→ Dataset items:
--------
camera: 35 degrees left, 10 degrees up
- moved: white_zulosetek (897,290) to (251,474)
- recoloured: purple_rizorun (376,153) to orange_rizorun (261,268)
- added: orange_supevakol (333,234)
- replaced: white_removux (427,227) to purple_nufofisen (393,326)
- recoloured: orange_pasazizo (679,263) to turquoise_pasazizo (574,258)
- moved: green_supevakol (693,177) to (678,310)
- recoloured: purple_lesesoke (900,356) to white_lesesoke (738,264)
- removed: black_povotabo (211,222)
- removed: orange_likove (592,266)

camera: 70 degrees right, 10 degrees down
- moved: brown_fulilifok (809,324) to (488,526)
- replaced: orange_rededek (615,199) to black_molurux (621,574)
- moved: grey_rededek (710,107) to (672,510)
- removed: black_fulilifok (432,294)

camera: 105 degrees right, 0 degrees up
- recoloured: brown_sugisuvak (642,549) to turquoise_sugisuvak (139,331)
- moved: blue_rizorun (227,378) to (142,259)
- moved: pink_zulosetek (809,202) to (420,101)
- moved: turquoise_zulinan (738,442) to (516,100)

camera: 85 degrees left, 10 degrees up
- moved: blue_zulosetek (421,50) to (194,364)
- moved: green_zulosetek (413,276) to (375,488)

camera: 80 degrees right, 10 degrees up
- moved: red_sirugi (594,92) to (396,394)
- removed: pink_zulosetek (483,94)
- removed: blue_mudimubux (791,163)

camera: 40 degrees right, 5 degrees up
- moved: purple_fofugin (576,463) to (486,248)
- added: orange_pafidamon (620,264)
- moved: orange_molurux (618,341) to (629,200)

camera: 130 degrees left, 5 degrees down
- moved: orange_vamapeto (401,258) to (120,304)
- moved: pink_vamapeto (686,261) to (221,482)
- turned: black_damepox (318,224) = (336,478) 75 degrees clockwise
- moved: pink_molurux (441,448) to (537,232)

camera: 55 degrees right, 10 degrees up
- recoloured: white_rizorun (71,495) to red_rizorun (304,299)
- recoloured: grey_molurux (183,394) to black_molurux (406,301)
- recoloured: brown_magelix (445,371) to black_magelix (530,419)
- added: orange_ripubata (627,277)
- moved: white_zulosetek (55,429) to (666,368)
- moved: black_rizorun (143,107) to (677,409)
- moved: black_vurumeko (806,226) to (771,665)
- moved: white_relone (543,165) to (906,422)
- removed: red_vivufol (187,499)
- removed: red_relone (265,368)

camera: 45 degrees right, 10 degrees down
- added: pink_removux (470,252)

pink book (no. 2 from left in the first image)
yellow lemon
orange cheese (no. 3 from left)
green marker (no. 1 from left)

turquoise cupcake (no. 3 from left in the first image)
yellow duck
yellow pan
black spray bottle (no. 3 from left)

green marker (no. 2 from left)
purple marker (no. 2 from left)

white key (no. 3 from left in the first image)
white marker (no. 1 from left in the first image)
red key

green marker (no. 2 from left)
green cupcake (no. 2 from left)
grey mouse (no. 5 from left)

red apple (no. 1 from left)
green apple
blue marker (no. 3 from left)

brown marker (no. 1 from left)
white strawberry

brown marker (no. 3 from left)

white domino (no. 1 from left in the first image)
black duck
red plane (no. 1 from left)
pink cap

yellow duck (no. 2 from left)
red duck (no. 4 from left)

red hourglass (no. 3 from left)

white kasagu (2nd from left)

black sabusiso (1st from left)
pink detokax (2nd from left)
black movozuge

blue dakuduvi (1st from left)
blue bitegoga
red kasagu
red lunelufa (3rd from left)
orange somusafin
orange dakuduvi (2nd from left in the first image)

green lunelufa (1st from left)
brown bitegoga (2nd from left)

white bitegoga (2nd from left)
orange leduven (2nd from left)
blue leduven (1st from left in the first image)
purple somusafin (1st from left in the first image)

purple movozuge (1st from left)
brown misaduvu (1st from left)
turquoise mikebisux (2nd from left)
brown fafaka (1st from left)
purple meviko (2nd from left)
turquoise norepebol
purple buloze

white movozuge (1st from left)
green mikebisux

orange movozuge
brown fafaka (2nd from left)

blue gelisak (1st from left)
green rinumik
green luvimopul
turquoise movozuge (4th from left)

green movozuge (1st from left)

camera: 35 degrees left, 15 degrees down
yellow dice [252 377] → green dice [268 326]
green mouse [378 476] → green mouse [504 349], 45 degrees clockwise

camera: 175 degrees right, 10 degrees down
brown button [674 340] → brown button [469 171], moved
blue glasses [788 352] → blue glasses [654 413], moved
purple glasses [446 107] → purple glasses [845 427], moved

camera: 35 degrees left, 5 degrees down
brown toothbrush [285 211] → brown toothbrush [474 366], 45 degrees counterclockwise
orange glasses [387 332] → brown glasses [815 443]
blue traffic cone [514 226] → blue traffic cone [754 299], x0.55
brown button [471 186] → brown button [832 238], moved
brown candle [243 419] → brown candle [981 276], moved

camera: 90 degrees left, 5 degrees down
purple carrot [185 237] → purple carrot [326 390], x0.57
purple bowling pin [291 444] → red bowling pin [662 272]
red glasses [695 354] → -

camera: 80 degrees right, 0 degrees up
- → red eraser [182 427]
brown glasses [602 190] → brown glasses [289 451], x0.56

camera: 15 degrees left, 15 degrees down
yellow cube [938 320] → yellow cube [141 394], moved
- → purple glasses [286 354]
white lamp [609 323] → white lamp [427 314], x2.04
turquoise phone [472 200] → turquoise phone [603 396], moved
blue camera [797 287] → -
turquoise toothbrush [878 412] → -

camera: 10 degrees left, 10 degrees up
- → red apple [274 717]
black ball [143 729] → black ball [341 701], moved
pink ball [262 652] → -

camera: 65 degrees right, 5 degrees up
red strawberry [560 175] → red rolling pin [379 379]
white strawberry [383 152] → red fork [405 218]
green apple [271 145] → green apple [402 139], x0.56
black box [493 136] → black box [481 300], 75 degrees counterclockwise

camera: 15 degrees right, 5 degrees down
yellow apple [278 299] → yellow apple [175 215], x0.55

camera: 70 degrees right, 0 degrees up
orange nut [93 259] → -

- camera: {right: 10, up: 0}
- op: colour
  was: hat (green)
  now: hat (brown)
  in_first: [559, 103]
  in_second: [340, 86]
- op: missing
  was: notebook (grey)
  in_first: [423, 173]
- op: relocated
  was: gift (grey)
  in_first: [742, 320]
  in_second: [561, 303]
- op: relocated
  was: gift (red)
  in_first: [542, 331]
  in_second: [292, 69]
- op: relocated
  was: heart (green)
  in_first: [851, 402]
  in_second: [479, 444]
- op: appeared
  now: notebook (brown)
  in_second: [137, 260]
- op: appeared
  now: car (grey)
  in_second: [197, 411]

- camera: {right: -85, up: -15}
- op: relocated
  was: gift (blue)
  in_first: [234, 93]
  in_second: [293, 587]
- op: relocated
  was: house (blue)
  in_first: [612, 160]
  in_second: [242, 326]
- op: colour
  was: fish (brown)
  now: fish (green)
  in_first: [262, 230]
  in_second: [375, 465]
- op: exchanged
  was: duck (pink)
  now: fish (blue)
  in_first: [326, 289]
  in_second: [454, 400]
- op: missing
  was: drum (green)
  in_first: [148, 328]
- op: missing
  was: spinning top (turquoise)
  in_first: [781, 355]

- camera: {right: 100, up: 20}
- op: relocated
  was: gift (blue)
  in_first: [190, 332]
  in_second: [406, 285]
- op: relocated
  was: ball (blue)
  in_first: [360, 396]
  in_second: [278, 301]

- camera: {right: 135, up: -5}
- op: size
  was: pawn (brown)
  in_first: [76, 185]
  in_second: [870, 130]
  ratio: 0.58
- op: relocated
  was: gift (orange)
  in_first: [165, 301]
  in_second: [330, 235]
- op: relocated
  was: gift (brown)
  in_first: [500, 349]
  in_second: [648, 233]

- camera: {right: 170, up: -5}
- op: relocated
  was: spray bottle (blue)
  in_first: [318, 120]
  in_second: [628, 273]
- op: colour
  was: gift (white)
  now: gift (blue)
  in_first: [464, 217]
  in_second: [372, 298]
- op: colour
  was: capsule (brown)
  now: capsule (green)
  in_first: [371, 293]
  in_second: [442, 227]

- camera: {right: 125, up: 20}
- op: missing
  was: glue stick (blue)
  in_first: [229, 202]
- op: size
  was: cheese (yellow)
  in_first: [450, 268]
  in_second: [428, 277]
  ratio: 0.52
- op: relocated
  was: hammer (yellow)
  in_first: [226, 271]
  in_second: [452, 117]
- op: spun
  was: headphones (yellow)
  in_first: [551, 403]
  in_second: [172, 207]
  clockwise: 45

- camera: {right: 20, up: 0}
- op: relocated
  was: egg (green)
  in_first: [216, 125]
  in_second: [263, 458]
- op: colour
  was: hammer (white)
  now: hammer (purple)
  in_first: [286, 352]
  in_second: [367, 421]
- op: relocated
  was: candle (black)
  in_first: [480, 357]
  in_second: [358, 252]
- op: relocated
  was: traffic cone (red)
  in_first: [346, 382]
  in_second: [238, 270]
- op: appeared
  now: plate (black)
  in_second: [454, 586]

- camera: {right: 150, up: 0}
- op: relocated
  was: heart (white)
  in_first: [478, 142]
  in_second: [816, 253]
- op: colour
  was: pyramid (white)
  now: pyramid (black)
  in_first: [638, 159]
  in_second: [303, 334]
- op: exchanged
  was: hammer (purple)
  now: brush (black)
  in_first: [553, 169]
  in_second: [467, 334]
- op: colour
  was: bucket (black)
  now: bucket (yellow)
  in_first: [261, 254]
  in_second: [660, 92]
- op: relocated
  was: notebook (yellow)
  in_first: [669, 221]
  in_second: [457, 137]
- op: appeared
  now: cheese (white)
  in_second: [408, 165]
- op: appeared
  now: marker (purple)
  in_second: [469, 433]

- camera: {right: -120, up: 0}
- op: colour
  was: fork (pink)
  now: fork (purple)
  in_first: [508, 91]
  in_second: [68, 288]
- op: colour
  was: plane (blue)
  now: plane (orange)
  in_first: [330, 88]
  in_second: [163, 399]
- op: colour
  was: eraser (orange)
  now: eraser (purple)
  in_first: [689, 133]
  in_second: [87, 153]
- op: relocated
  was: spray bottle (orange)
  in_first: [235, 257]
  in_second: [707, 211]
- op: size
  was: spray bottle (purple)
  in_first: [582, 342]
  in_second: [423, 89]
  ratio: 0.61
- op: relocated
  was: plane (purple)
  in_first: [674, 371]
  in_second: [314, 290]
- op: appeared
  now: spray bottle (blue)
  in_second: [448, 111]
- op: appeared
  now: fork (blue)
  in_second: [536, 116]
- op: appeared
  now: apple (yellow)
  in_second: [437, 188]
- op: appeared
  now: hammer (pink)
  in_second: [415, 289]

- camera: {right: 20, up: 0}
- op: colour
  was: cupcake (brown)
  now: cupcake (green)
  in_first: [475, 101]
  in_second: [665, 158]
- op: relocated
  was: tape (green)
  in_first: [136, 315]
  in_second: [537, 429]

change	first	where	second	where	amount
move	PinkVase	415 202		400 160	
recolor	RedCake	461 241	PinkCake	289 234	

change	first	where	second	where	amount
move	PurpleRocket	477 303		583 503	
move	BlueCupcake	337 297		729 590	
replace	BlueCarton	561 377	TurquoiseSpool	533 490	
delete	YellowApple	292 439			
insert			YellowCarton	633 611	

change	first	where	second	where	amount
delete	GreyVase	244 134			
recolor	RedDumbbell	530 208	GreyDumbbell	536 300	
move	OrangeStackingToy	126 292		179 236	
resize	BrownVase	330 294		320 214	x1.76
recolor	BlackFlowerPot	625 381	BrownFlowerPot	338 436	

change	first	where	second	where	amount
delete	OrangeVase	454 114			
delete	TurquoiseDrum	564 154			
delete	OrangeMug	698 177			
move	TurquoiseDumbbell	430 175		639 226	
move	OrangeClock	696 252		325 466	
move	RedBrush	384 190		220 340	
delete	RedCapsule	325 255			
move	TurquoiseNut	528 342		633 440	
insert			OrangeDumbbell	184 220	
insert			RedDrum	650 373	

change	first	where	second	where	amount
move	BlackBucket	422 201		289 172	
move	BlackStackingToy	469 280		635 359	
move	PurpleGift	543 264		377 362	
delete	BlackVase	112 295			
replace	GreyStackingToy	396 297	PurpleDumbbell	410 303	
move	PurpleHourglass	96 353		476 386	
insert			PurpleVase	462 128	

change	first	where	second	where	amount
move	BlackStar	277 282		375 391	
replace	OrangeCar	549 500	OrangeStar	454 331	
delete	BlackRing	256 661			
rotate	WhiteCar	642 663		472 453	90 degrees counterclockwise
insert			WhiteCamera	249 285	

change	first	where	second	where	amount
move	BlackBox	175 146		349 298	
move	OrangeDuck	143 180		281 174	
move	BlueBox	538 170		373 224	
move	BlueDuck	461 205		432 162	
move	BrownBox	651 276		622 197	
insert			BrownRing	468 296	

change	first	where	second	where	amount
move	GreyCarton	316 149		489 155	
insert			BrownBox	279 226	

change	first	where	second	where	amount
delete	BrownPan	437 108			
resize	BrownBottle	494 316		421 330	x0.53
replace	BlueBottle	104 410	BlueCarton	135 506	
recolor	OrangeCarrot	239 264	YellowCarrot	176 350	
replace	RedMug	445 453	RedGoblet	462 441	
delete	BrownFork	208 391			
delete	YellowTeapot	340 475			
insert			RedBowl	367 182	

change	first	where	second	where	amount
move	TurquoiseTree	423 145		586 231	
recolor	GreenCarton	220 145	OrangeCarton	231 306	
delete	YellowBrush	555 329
--------
→ EXERCISE AIM: Write out exactly the lines above between the line with "- replaced: white_removux" and the line with "- removed: black_povotabo (211,222)", inclusive, and nothing beyond them.

→ TASK RESULT:
- replaced: white_removux (427,227) to purple_nufofisen (393,326)
- recoloured: orange_pasazizo (679,263) to turquoise_pasazizo (574,258)
- moved: green_supevakol (693,177) to (678,310)
- recoloured: purple_lesesoke (900,356) to white_lesesoke (738,264)
- removed: black_povotabo (211,222)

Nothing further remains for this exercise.